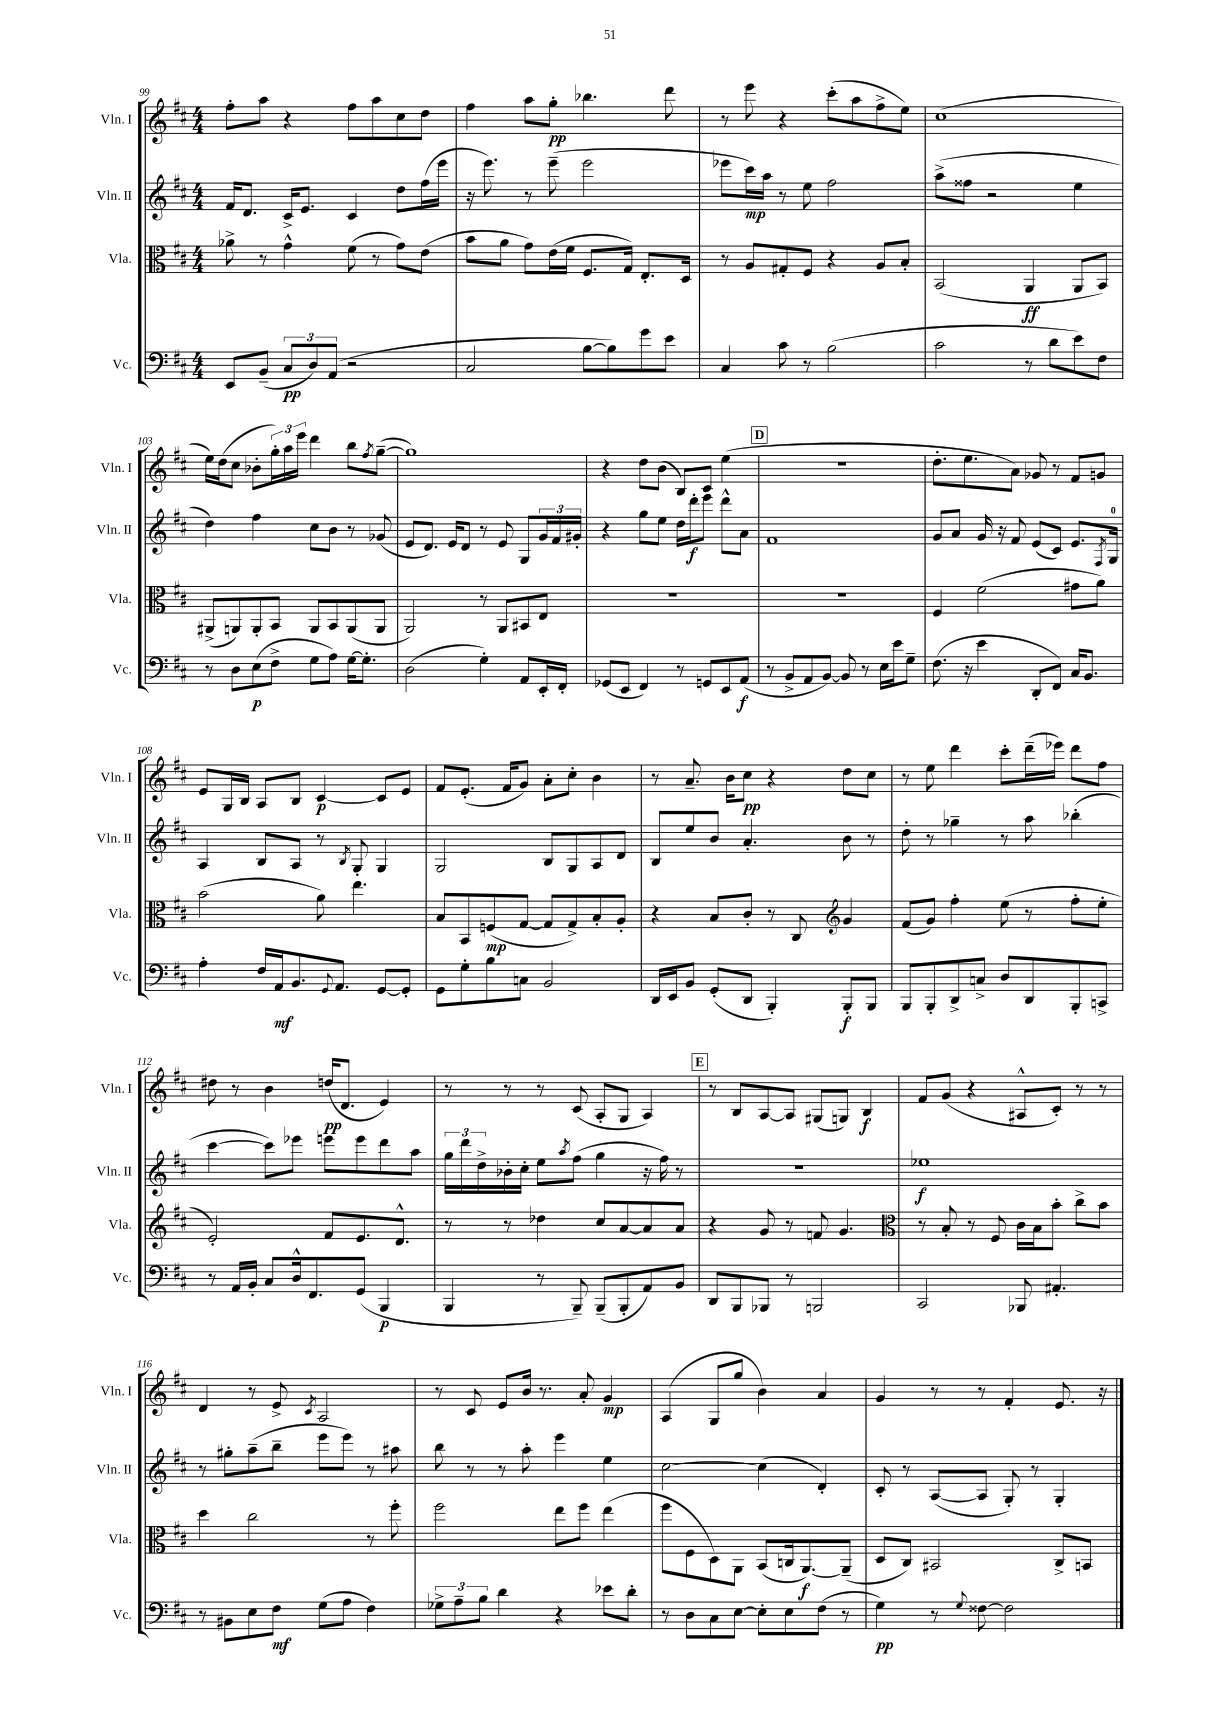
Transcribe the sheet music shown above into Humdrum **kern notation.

**kern	**kern	**kern	**kern
*staff4	*staff3	*staff2	*staff1
*clefF4	*clefC3	*clefG2	*clefG2
*k[f#c#]	*k[f#c#]	*k[f#c#]	*k[f#c#]
*M4/4	*M4/4	*M4/4	*M4/4
8EE	8a-^	16f#	8ff#'
.	.	8.d	.
(8BB~	8r	.	8aa
12C#	4g^^	16c#^	4r
.	.	8.e	.
12D)	.	.	.
(12AA	.	.	.
2r	(8f#	4c#	8ff#
.	8r	.	8aa
.	8g)	8dd	8cc#
.	(8e	(16ff#	8dd
.	.	16eee	.
=	=	=	=
2C#	8b	16r	4ff#
.	.	8.eee)	.
.	8a	.	.
.	8g)	8r	8aa
.	(16e	(8eee~	8gg'
.	16f#	.	.
[8B	8.F#	2eee	4.bb-
8B])	.	.	.
.	16G)	.	.
8g	8.E'	.	.
8e	.	.	8ddd
.	16D	.	.
=	=	=	=
4C#	8r	8eee-	8r
.	8A	16ccc#)	8eee
.	.	16aa	.
8c#	8G#'	8r	4r
8r	8F#	8ee	.
(2B	4r	2ff#	(8ccc#'
.	.	.	8aa
.	8A	.	8ff#^
.	8B'	.	8ee)
=	=	=	=
2c#	(2BB	(8aa^	(1cc#
.	.	8ff##	.
.	.	2r	.
8r	4AA	.	.
8d	.	.	.
8e)	8AA	4ee	.
8F#	8BB)	.	.
=	=	=	=
8r	(8AA#^	4dd)	16ee)
.	.	.	(16dd
8D	8AA)	.	8cc#
(8E	8AA'	4ff#	8b-'
8F#^	8BB	.	24gg')
.	.	.	24aa
.	.	.	24eee
8G	8AA	8cc#	4ddd
8A)	8BB	8b	.
[16G	(8AA	8r	8bb
8.G']	.	.	.
.	.	.	8qff#
.	8AA	(8g-	([8gg~
=	=	=	=
(2D	2AA)	8e	1gg])
.	.	8.d)	.
.	.	16e	.
.	.	8d	.
4G')	8r	8r	.
.	8AA	8e	.
8AA	8BB#	8G	.
16EE'	8E	24g	.
.	.	24f#	.
16FF#'	.	.	.
.	.	24g#'	.
=	=	=	=
(8GG-	1r	4r	4r
8EE	.	.	.
4FF#)	.	8gg	8dd
.	.	8ee	(8b
8r	.	16dd	8B)
.	.	16ddd'	.
8GG	.	8eee	8c#
8EE	.	8ddd^^	(4ee
(8AA	.	8a	.
=	=	=	=
8r	1r	1f#	1r
8BB^	.	.	.
8AA	.	.	.
[8BB)	.	.	.
8BB]	.	.	.
8r	.	.	.
16E	.	.	.
16e	.	.	.
8G~	.	.	.
=	=	=	=
(8.F#	4F#	8g	8.dd'
.	.	8a	.
16r	.	.	8.ee
4e	(2f#	16g	.
.	.	16r	.
.	.	8f#	8a)
8DD'	.	(8e	8g-
8FF#)	.	8c#)	8r
16C#	8g#	8.e	8f#
8.BB	.	.	.
.	8a)	.	8g
.	.	8qF#	.
.	.	16G	.
=	=	=	=
4A'	(2b	4A	8e
.	.	.	16G
.	.	.	16B
16F#	.	8B	8A
16AA	.	.	.
8.BB	.	8A	8B
.	8a)	8r	[4c#
8qqGG	.	.	.
8.AA	.	.	.
.	.	8qB	.
.	4.ee	8G'	.
[8GG	.	4G	8c#]
8GG']	.	.	8e
=	=	=	=
8GG	8B	2G	8f#
8G'	8BB	.	(8.e'
8B	(8F	.	.
.	.	.	16f#
8C	[8G	.	8g)
2BB	8G]	8B	8a'
.	8G^)	8G	8cc#'
.	8B'	8A	4b
.	8A'	8d	.
=	=	=	=
16DD	4r	8B	8r
16EE	.	.	.
8BB	.	8ee	8.a~
(8GG'	8B	8b	.
.	.	.	16b
8DD	8c#'	4.a'	8cc#
4BBB')	8r	.	4r
.	8C#	.	.
*	*clefG2	*	*
8BBB'	4g	8b	8dd
8BBB	.	8r	8cc#
=	=	=	=
8BBB	(8f#	8dd'	8r
8BBB'	8g)	8r	8ee
8DD^	4ff#'	4gg-~	4ddd
8C^	.	.	.
8D	(8ee	8r	8ccc#'
8DD	8r	8aa	(16ddd~
.	.	.	16eee-)
8BBB'	8ff#'	(4bb-'	8ddd
8CC^	8ee'	.	8ff#
=	=	=	=
8r	2e')	[4ccc#	8dd#
16AA	.	.	8r
16BB'	.	.	.
8C#	.	8ccc#])	4b
16D^^	.	8eee-	.
8.FF#	.	.	.
.	8f#	8eee	(16dd
.	.	.	8.d
(8GG	8.e	8eee	.
4BBB	.	8ddd	4e)
.	8.d^^	.	.
.	.	8aa	.
=	=	=	=
4BBB	8r	24gg	8r
.	.	24ddd	.
.	.	24dd^	.
.	8r	16b-'	8r
.	.	16cc#'	.
8r	4dd-	8ee	8r
.	.	8qaa	.
8BBB~)	.	(8ff#	(8c#
(8BBB~	8cc#	4gg	8A'
8BBB'	[8a	.	8G
8AA)	8a]	16r	4A)
.	.	16ff#)	.
8BB	8a	8r	.
=	=	=	=
8DD	4r	1r	8r
8BBB	.	.	8B
8BBB-	8g	.	[8A
8r	8r	.	8A]
2BBB	8f	.	(8G#
.	4.g	.	8G)
.	.	.	4B
=	=	=	=
*	*clefC3	*	*
2CC#	8r	1ee-	8f#
.	8B'	.	(8g
.	8r	.	4r
.	8F#	.	.
8BBB-	16c#	.	8A#^^
.	16B	.	.
4.AA#'	8b'	.	8c#')
.	8cc#^	.	8r
.	8b	.	8r
=	=	=	=
8r	4dd	8r	4d
8BB#	.	8gg#'	.
8E	2cc#	(8aa~	8r
8F#	.	8bb~	8e^
.	.	.	8qc#
(8G	.	8eee	2A
8A	.	8eee)	.
4F#)	8r	8r	.
.	8ff#'	8aa#	.
=	=	=	=
12G-^	2ff#	8bb	8r
12A~	.	.	.
.	.	8r	8c#
12B	.	.	.
4d	.	8r	8e
.	.	8aa'	16b
.	.	.	8.r
4r	8ee	4eee	.
.	8ff#	.	8a'
8e-	(4ee	4ee	4g
8d'	.	.	.
=	=	=	=
8r	8ff#	[2cc#	(4A
8D	8F#	.	.
8C#	8D)	.	8G
[8E	8AA	.	8gg
8E']	(8BB	(4cc#]	4b)
8E	16C	.	.
.	[8.AA)	.	.
(8F#	.	4d')	4a
8r	(8AA~]	.	.
=	=	=	=
4G)	8D	8c#'	4g
.	8C#)	8r	.
8r	2BB#	([8A	8r
8qqG	.	.	.
[8F##	.	8A]	8r
2F##]	.	8G')	4f#'
.	.	8r	.
.	8C#^	4G'	8.e
.	8BB	.	.
.	.	.	16r
==	==	==	==
*-	*-	*-	*-
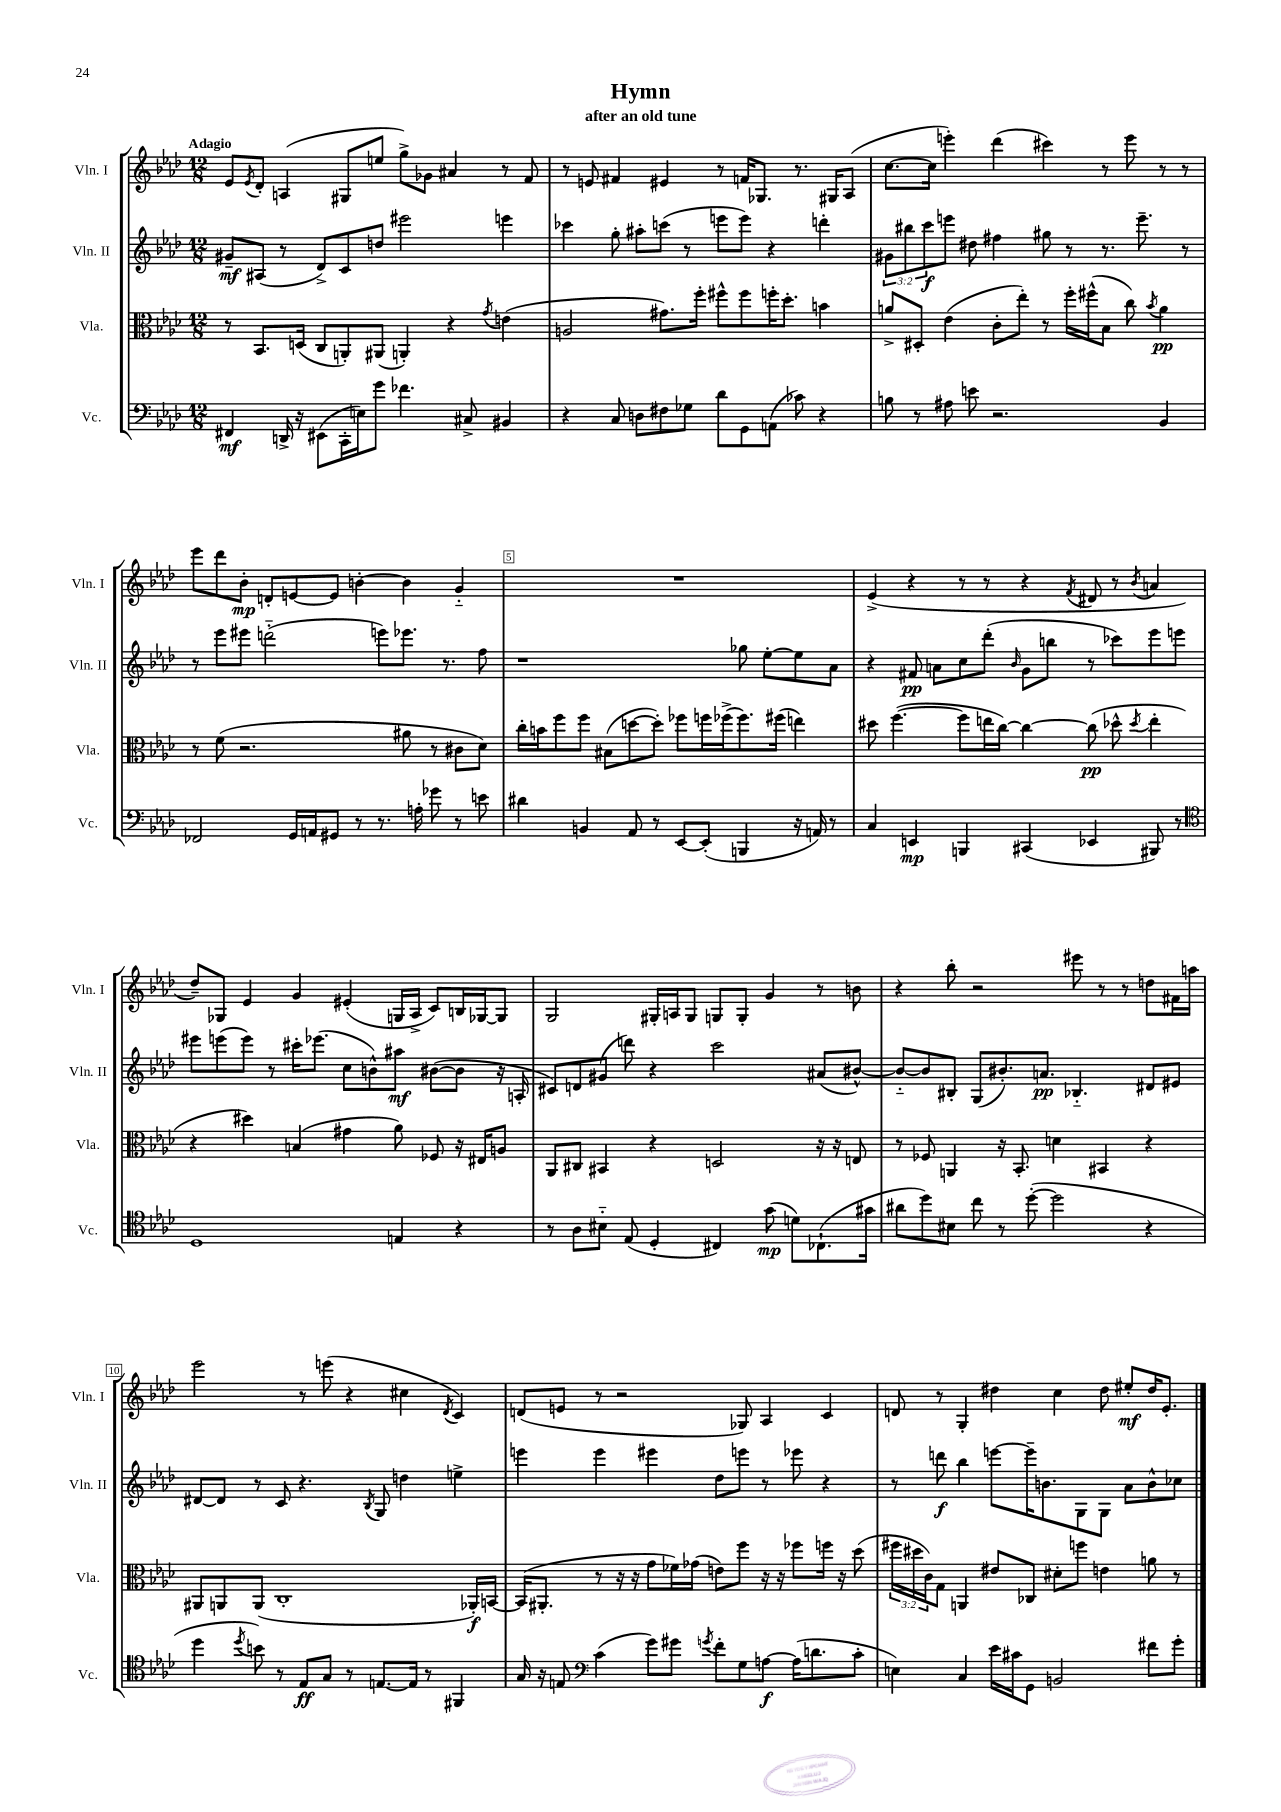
---*---
Objective:
Locate each line in the items above that contains the string "kern", and copy every such line in full.

Full output:
Transcribe the sheet music shown above into Humdrum **kern notation.
**kern	**kern	**kern	**kern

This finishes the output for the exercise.